▼

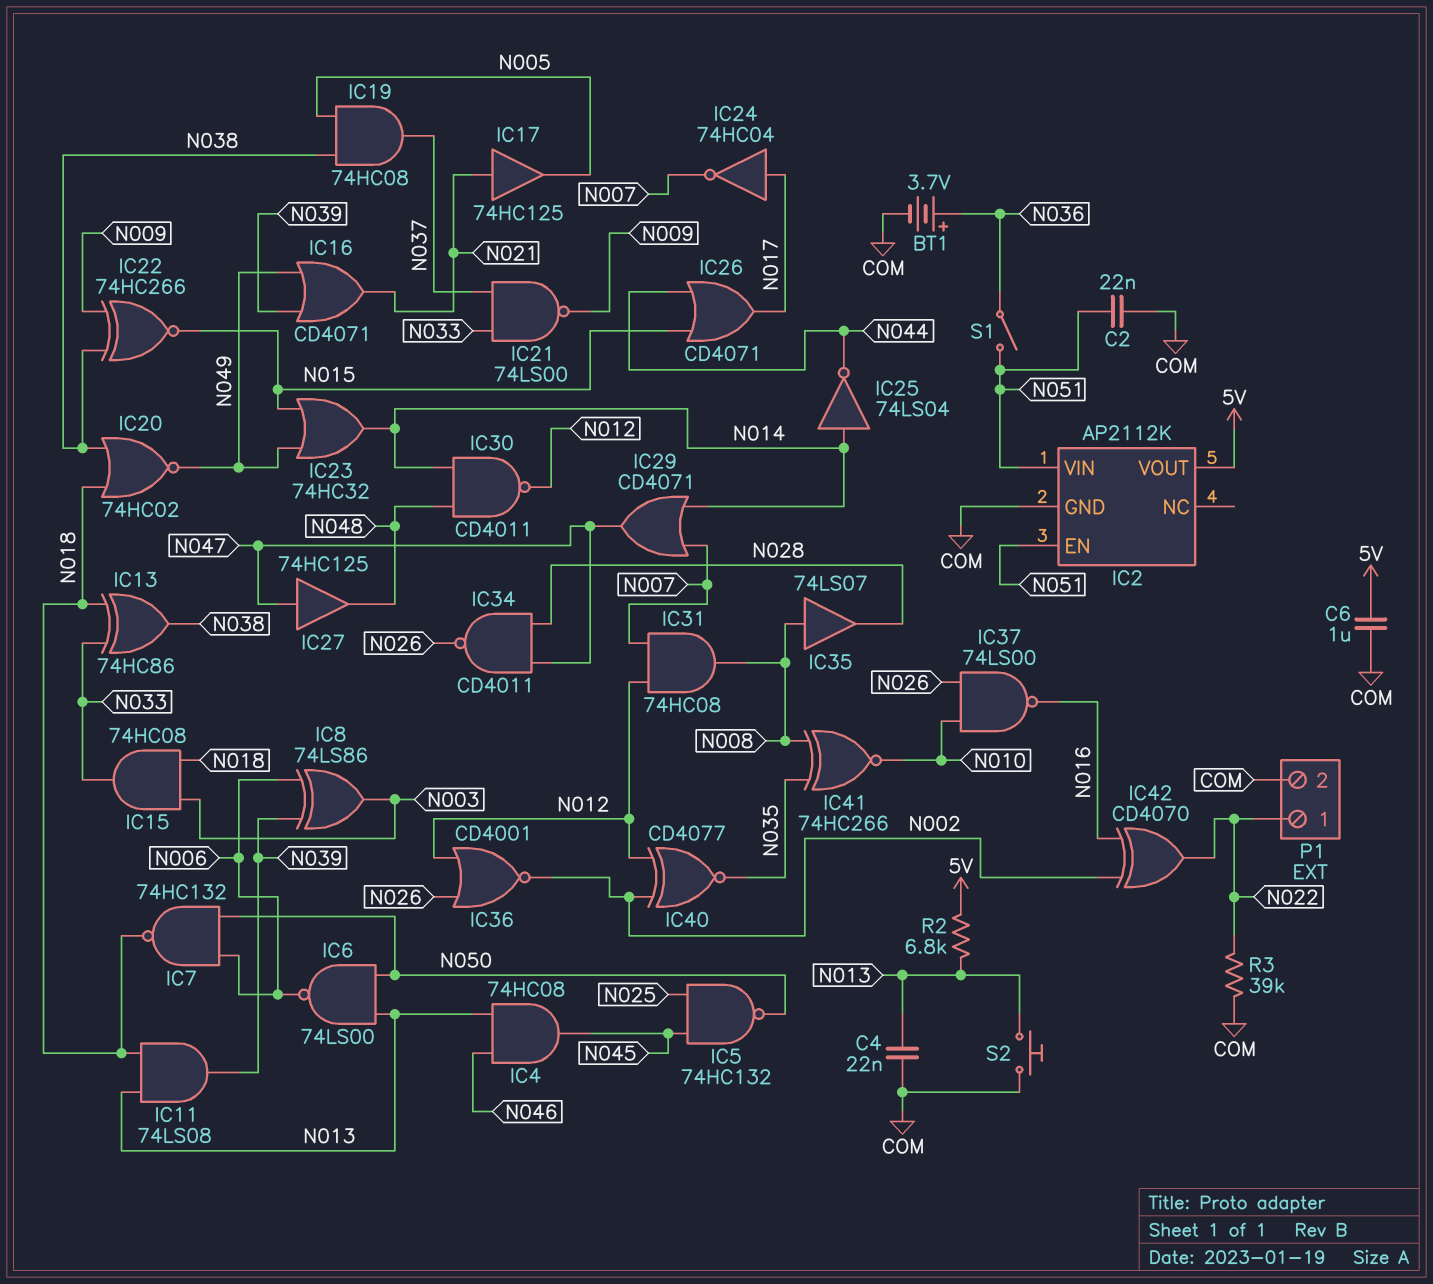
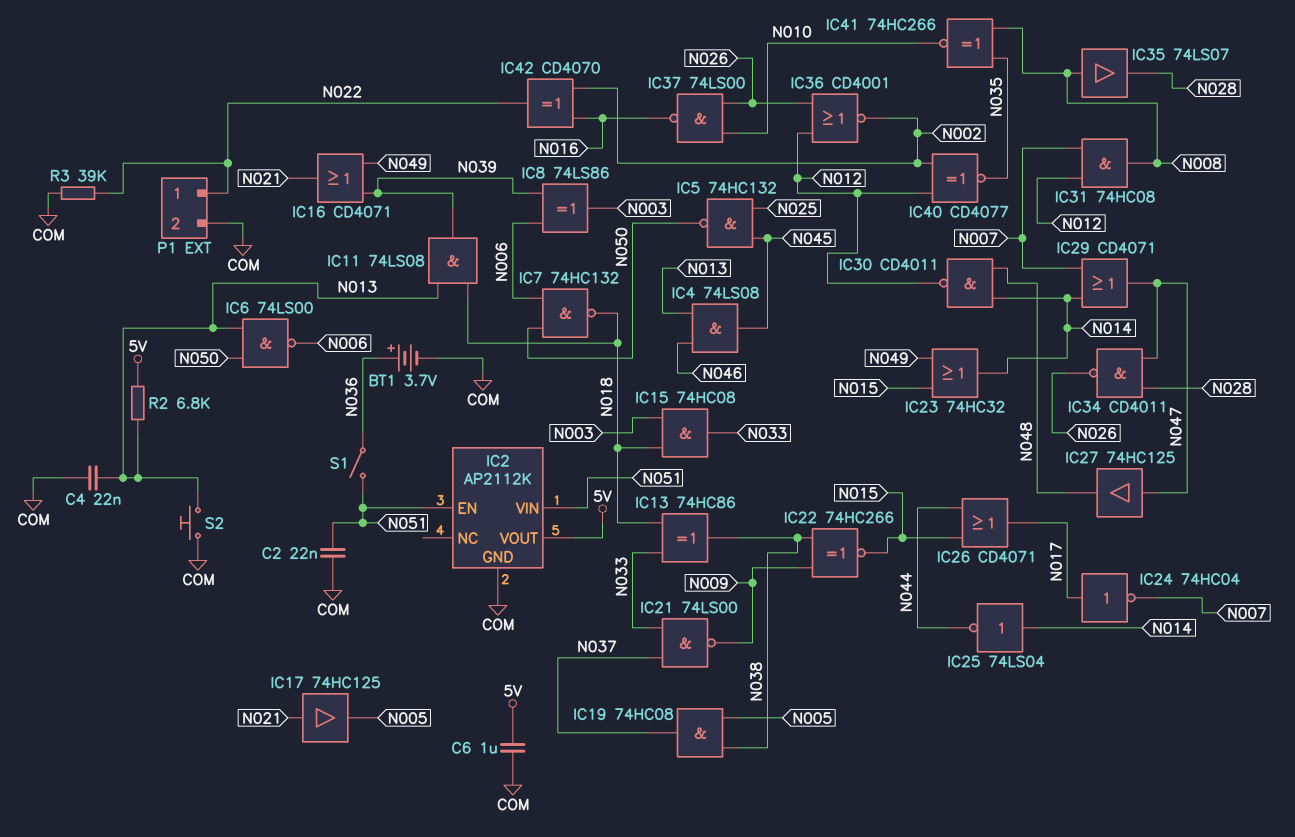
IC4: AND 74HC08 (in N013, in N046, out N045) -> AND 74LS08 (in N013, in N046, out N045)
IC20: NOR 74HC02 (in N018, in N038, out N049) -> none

▲
▼

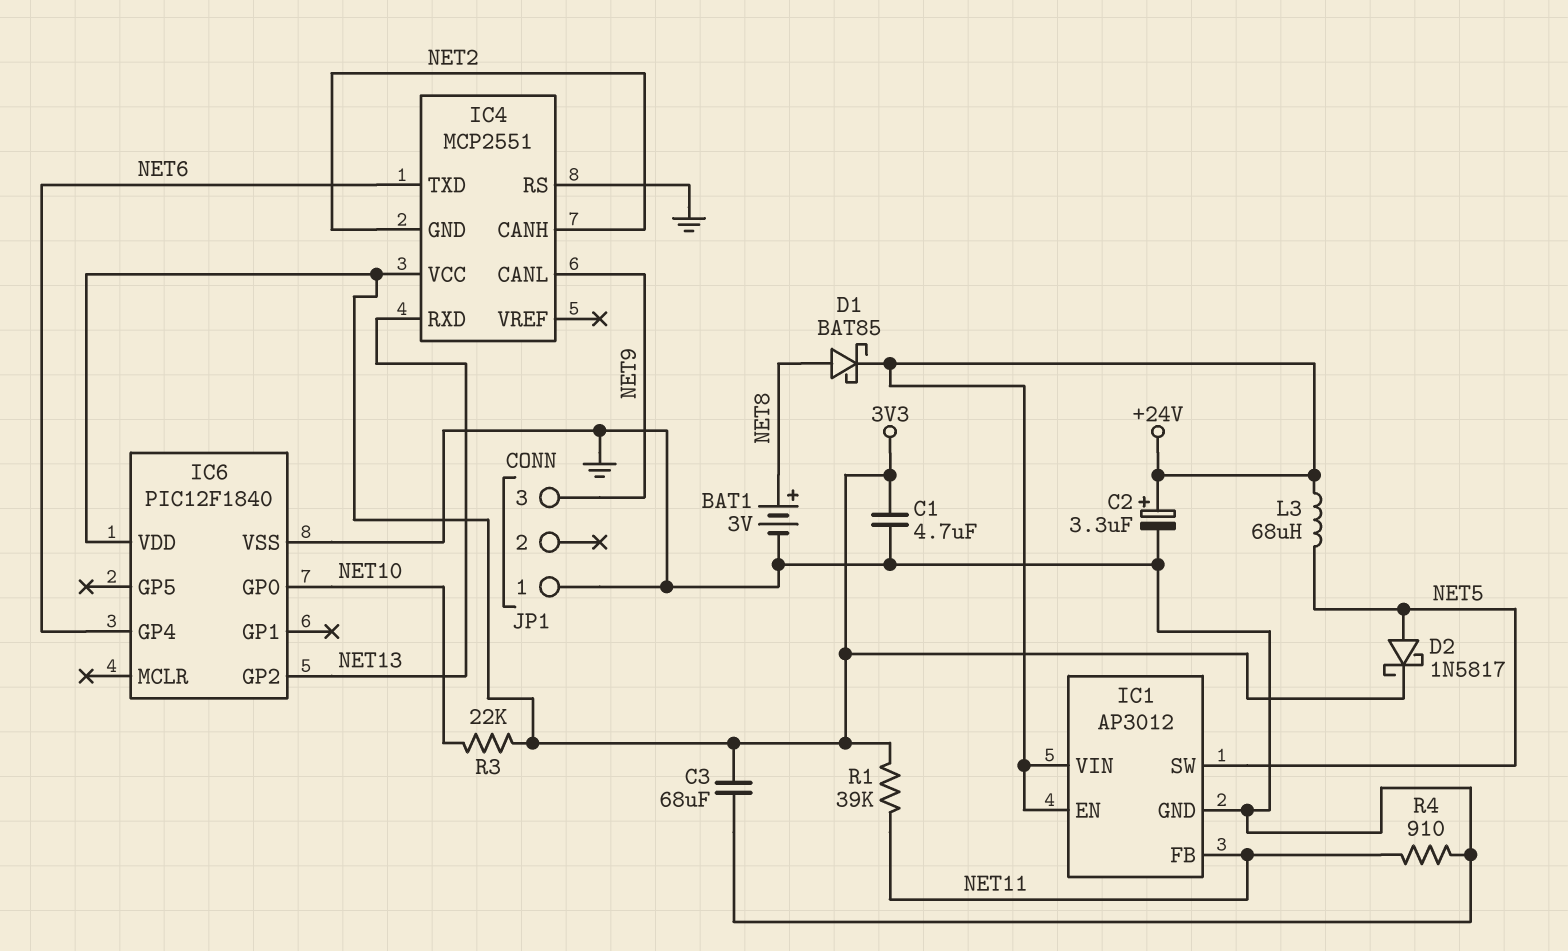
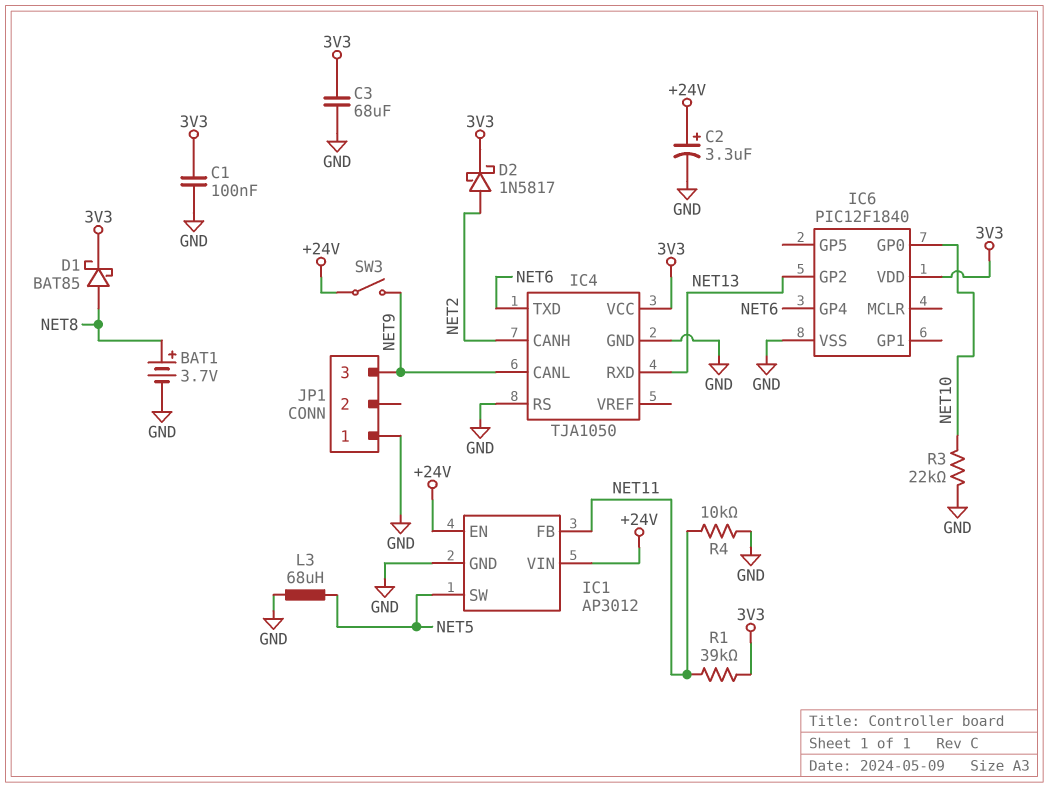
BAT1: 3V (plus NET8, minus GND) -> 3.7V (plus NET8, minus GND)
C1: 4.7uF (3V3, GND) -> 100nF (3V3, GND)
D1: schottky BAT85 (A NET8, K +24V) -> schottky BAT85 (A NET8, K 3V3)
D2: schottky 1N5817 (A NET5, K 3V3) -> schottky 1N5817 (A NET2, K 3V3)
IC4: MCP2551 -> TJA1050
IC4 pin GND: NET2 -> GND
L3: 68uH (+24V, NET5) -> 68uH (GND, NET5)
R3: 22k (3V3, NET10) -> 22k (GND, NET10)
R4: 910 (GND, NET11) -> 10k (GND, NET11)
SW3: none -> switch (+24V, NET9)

▲

Above are the records; copy exactly the lines from the line with "R4: 910 (GND, NET11) -> 10k (GND, NET11)" through the line with "SW3: none -> switch (+24V, NET9)", both included.

R4: 910 (GND, NET11) -> 10k (GND, NET11)
SW3: none -> switch (+24V, NET9)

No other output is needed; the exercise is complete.